Render the lines below as a JSON list of strings, with one string per line and any blank lines omitted.

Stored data
◇ ◇ ◇ ◇ ◇
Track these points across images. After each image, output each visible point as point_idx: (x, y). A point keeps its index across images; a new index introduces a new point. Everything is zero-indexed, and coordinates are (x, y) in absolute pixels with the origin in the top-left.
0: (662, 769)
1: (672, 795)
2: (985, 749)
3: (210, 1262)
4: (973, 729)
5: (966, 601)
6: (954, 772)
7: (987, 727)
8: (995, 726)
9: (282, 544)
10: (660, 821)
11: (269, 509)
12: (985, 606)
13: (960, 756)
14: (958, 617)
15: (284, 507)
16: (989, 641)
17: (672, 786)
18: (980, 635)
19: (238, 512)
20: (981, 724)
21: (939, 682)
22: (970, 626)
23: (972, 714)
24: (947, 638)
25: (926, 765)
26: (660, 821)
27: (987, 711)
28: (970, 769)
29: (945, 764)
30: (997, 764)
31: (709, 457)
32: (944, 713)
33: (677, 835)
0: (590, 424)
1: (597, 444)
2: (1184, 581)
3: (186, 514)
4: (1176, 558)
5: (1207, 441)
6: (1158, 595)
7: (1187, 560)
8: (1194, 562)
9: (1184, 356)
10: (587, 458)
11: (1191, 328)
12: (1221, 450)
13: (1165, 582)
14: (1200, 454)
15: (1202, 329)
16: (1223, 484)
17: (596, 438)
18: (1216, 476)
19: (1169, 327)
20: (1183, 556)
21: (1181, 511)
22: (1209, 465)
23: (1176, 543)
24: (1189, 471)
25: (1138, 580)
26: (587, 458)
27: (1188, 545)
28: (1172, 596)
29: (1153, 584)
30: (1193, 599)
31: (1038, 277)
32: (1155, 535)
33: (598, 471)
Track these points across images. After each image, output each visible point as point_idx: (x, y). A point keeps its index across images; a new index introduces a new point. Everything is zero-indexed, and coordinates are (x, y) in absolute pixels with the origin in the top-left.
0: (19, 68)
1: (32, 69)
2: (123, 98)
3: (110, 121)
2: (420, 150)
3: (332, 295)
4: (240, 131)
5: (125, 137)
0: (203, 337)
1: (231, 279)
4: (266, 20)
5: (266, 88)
◇ ◇ ◇ ◇ ◇
# Written answer
[
  "Track these points across images. After each image, output each visible point as point_idx: (x, y). A point keeps its index across images; a new index introduces a new point. Everything is zero-indexed, and coordinates are (x, y) in absolute pixels with the origin in the top-left.",
  "0: (662, 769)",
  "1: (672, 795)",
  "2: (985, 749)",
  "3: (210, 1262)",
  "4: (973, 729)",
  "5: (966, 601)",
  "6: (954, 772)",
  "7: (987, 727)",
  "8: (995, 726)",
  "9: (282, 544)",
  "10: (660, 821)",
  "11: (269, 509)",
  "12: (985, 606)",
  "13: (960, 756)",
  "14: (958, 617)",
  "15: (284, 507)",
  "16: (989, 641)",
  "17: (672, 786)",
  "18: (980, 635)",
  "19: (238, 512)",
  "20: (981, 724)",
  "21: (939, 682)",
  "22: (970, 626)",
  "23: (972, 714)",
  "24: (947, 638)",
  "25: (926, 765)",
  "26: (660, 821)",
  "27: (987, 711)",
  "28: (970, 769)",
  "29: (945, 764)",
  "30: (997, 764)",
  "31: (709, 457)",
  "32: (944, 713)",
  "33: (677, 835)",
  "0: (590, 424)",
  "1: (597, 444)",
  "2: (1184, 581)",
  "3: (186, 514)",
  "4: (1176, 558)",
  "5: (1207, 441)",
  "6: (1158, 595)",
  "7: (1187, 560)",
  "8: (1194, 562)",
  "9: (1184, 356)",
  "10: (587, 458)",
  "11: (1191, 328)",
  "12: (1221, 450)",
  "13: (1165, 582)",
  "14: (1200, 454)",
  "15: (1202, 329)",
  "16: (1223, 484)",
  "17: (596, 438)",
  "18: (1216, 476)",
  "19: (1169, 327)",
  "20: (1183, 556)",
  "21: (1181, 511)",
  "22: (1209, 465)",
  "23: (1176, 543)",
  "24: (1189, 471)",
  "25: (1138, 580)",
  "26: (587, 458)",
  "27: (1188, 545)",
  "28: (1172, 596)",
  "29: (1153, 584)",
  "30: (1193, 599)",
  "31: (1038, 277)",
  "32: (1155, 535)",
  "33: (598, 471)",
  "Track these points across images. After each image, output each visible point as point_idx: (x, y). A point keeps its index across images; a new index introduces a new point. Everything is zero-indexed, and coordinates are (x, y) in absolute pixels with the origin in the top-left.",
  "0: (19, 68)",
  "1: (32, 69)",
  "2: (123, 98)",
  "3: (110, 121)",
  "2: (420, 150)",
  "3: (332, 295)",
  "4: (240, 131)",
  "5: (125, 137)",
  "0: (203, 337)",
  "1: (231, 279)",
  "4: (266, 20)",
  "5: (266, 88)"
]